◆ **Information shown**

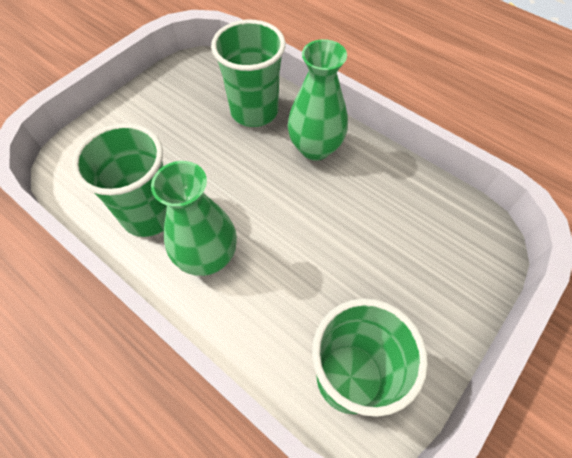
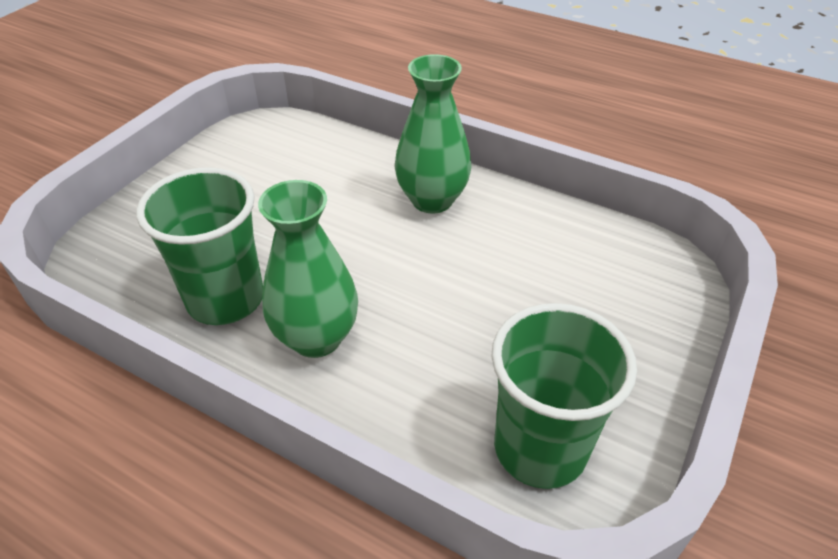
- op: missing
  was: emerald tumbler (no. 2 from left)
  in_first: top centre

◆ **What to produce**
Line by line and exactly, write out the material above. Skip the pictures.

◆ **Task output**
- op: missing
  was: emerald tumbler (no. 2 from left)
  in_first: top centre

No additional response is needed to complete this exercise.